WHAT YOU NEED TO DO
Only the lines from the beginning of the entries through the one that holds "DIGITS3 pin CLK: D6 -> TX" may appear in the answer, written out exactly and free of pictures.

DATA SECTION
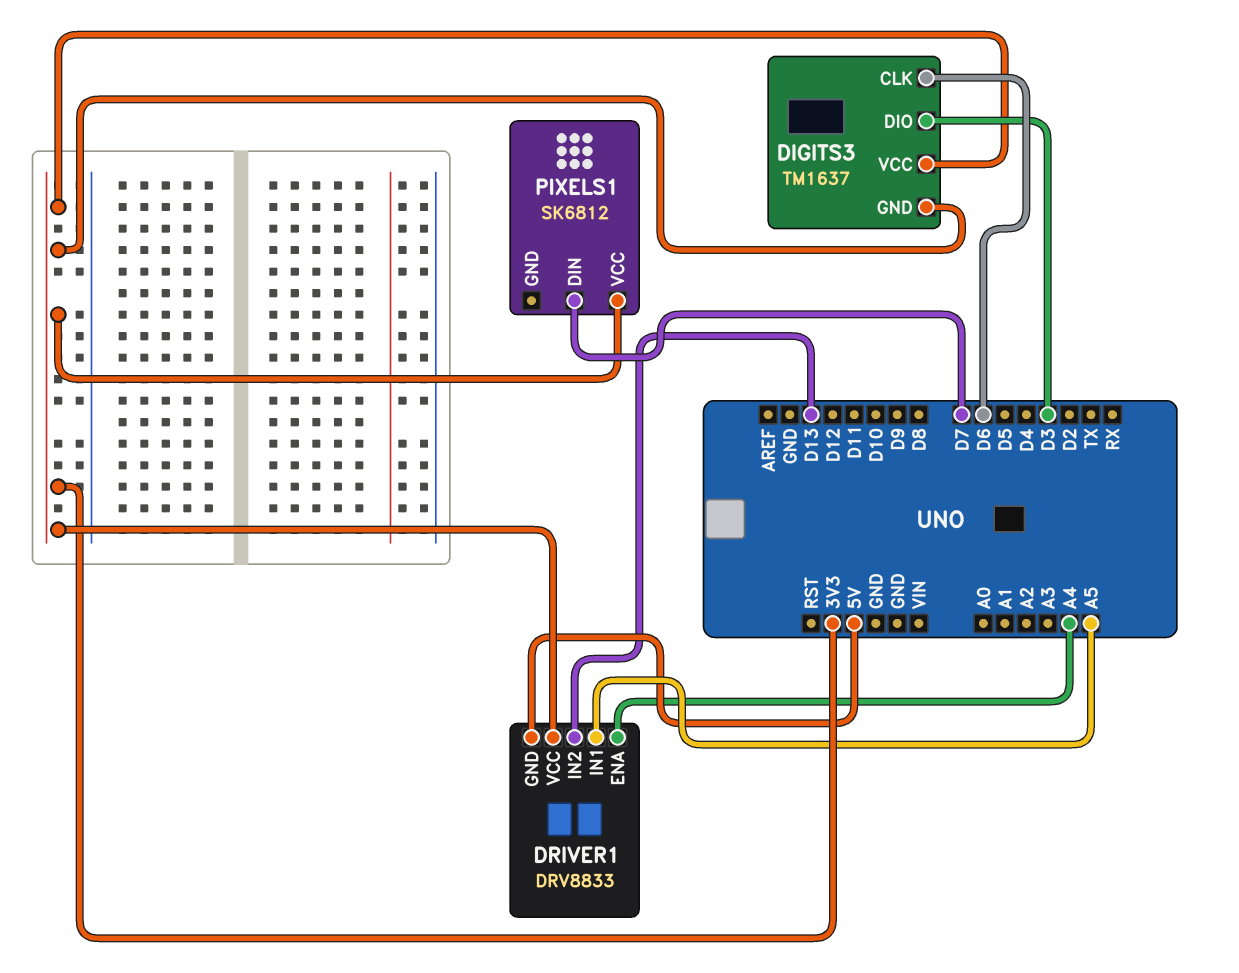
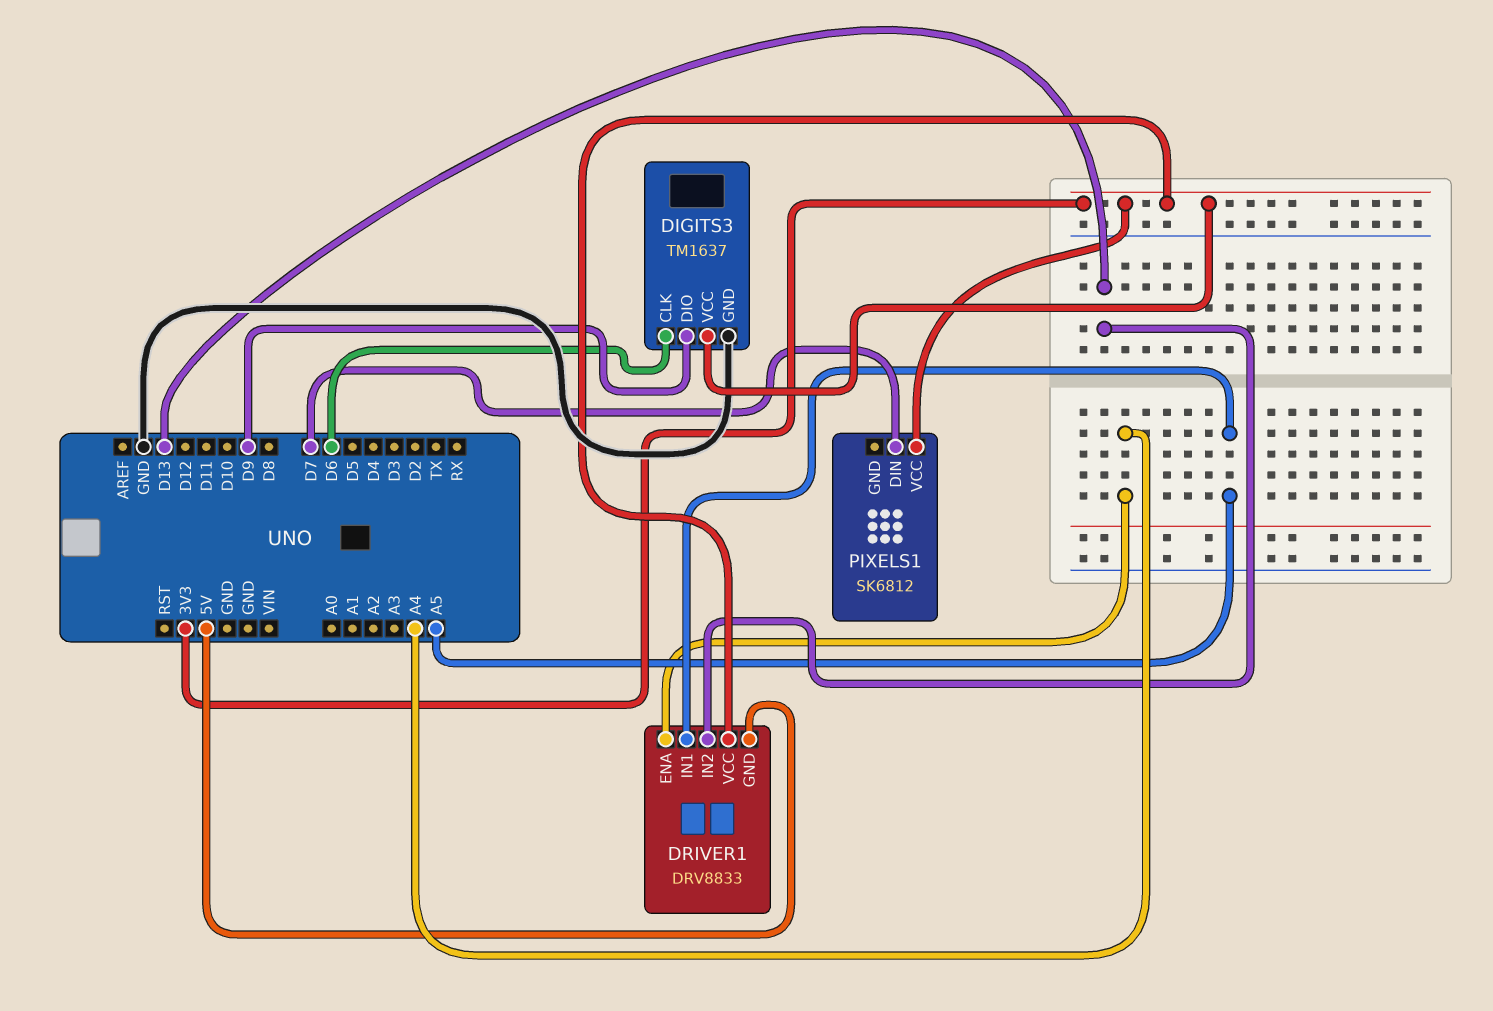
DIGITS3 pin DIO: D3 -> D9
DIGITS3 pin GND: 3V3 -> GND

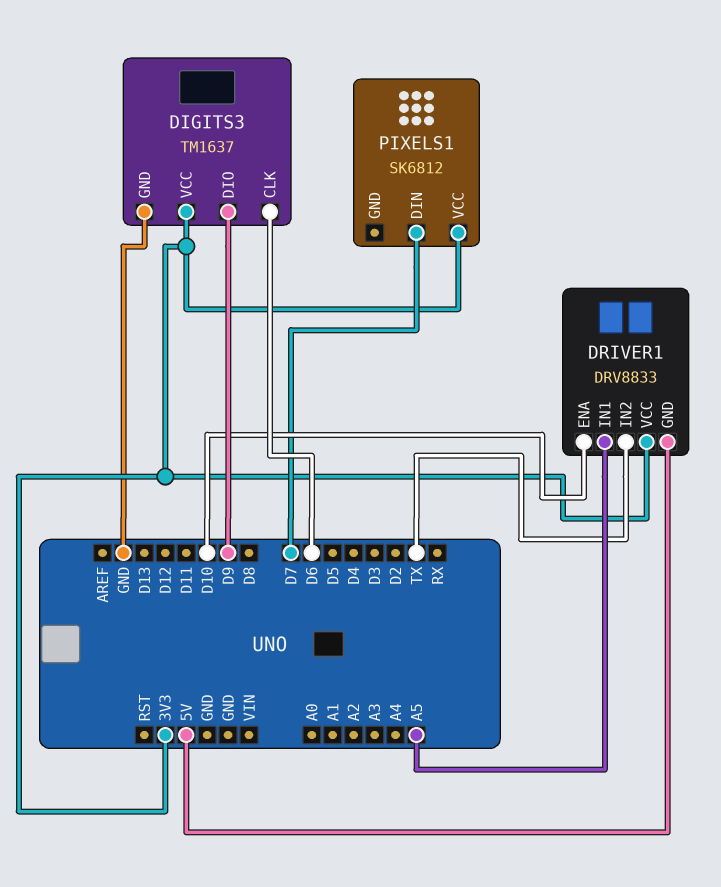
DRIVER1 pin ENA: A4 -> D10
DRIVER1 pin IN2: D13 -> TX

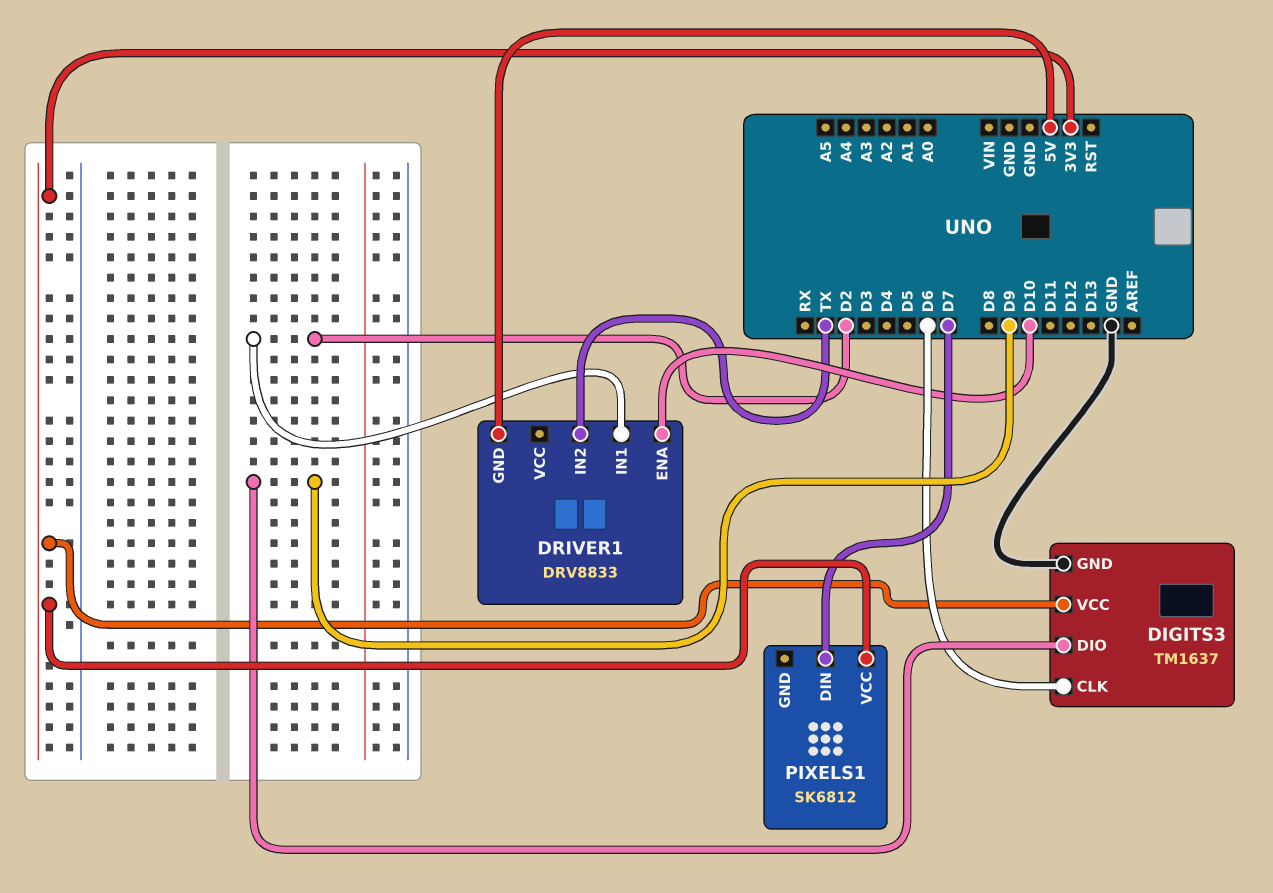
DRIVER1 pin IN1: A5 -> D2
DRIVER1 pin VCC: 3V3 -> none

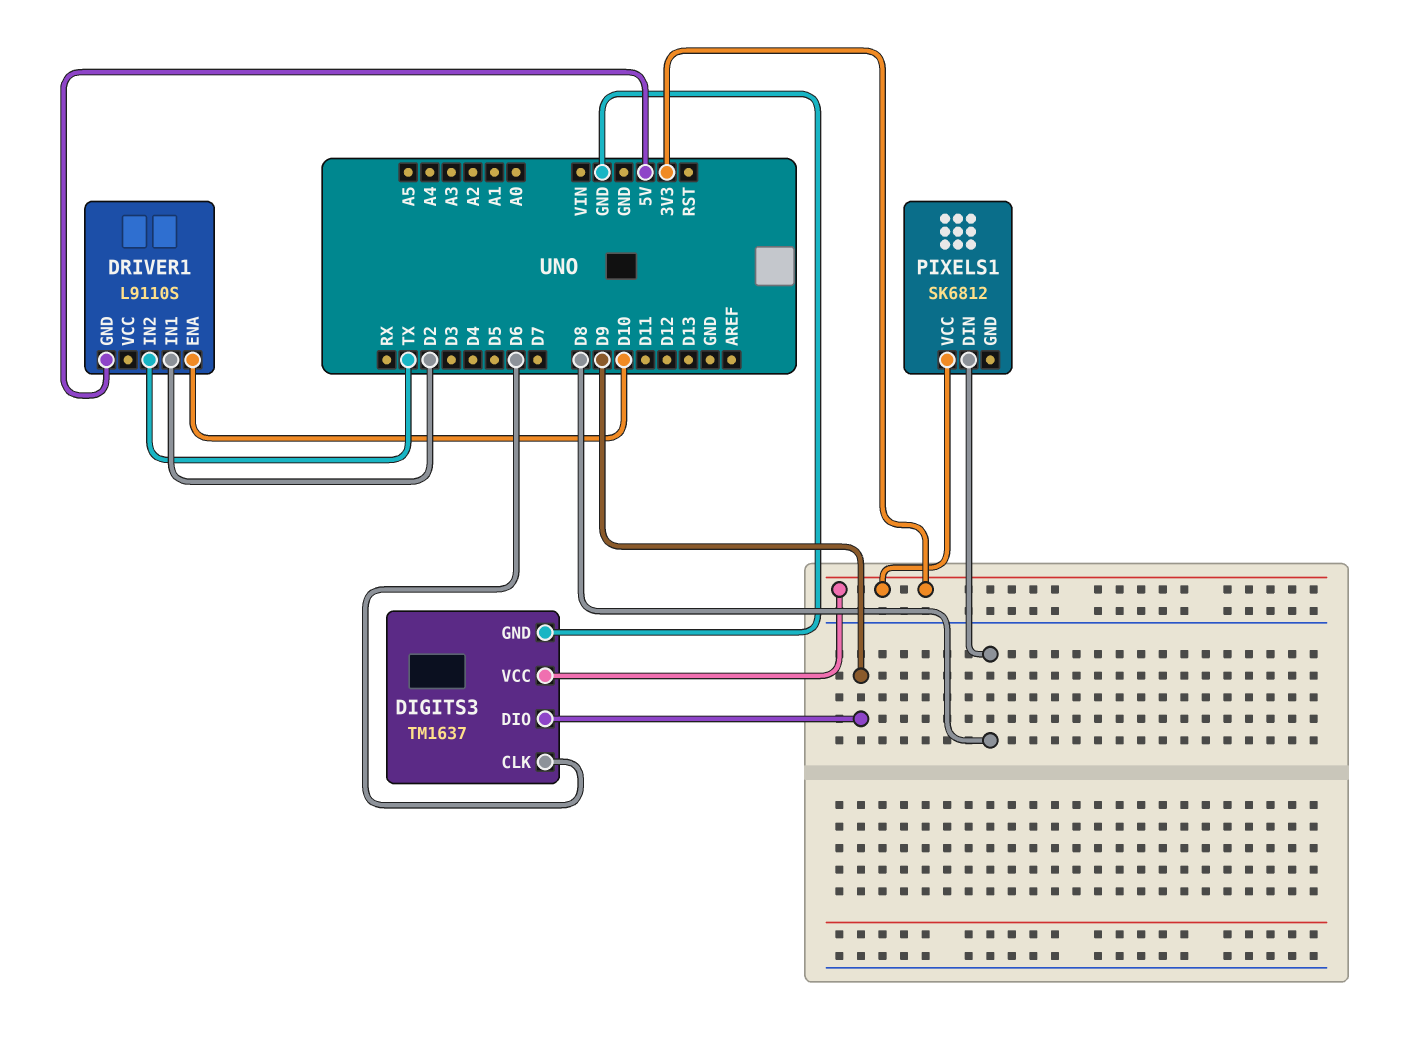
DRIVER1: DRV8833 -> L9110S
PIXELS1 pin DIN: D7 -> D8

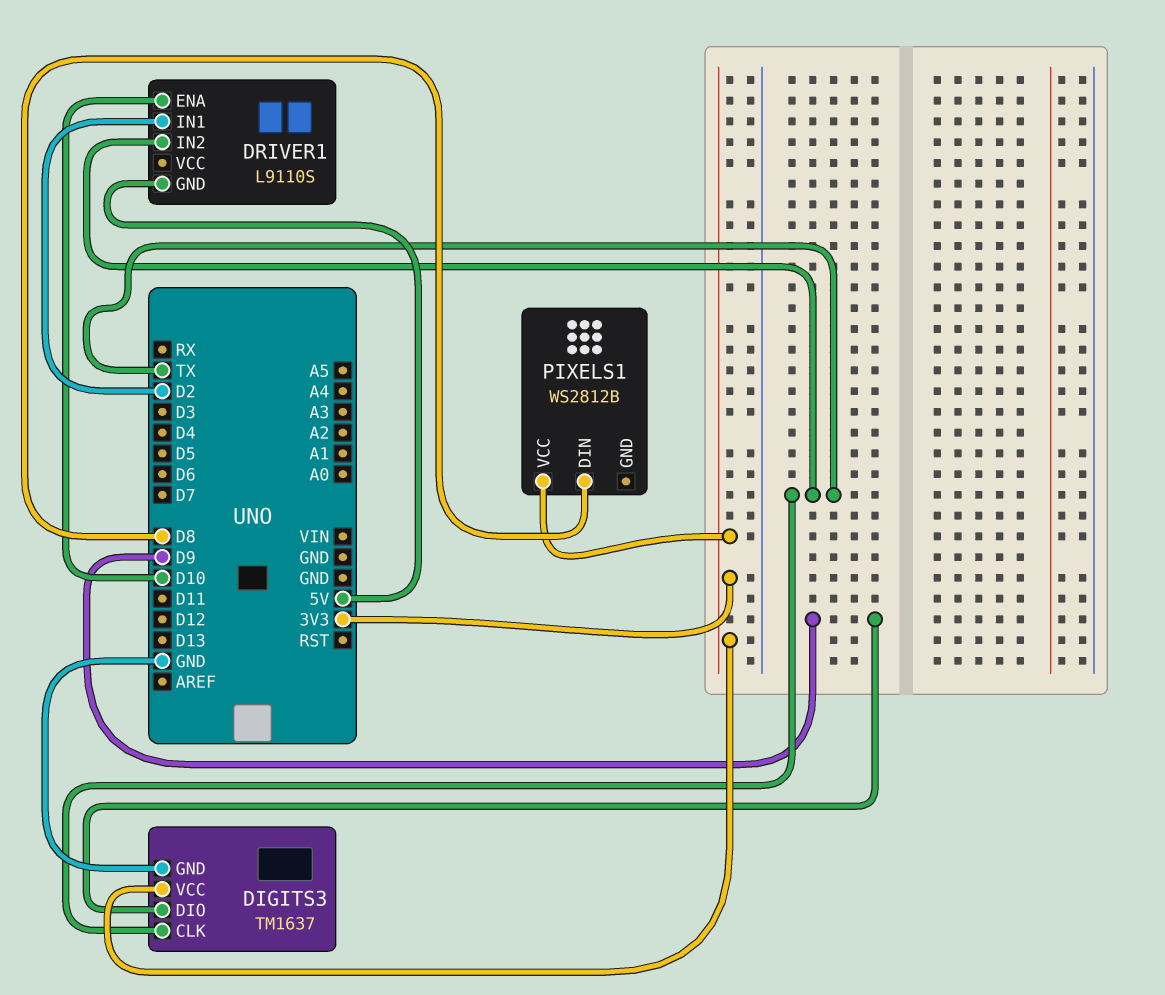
DIGITS3 pin CLK: D6 -> TX
PIXELS1: SK6812 -> WS2812B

ANSWER SPACE
DIGITS3 pin DIO: D3 -> D9
DIGITS3 pin GND: 3V3 -> GND

DRIVER1 pin ENA: A4 -> D10
DRIVER1 pin IN2: D13 -> TX

DRIVER1 pin IN1: A5 -> D2
DRIVER1 pin VCC: 3V3 -> none

DRIVER1: DRV8833 -> L9110S
PIXELS1 pin DIN: D7 -> D8

DIGITS3 pin CLK: D6 -> TX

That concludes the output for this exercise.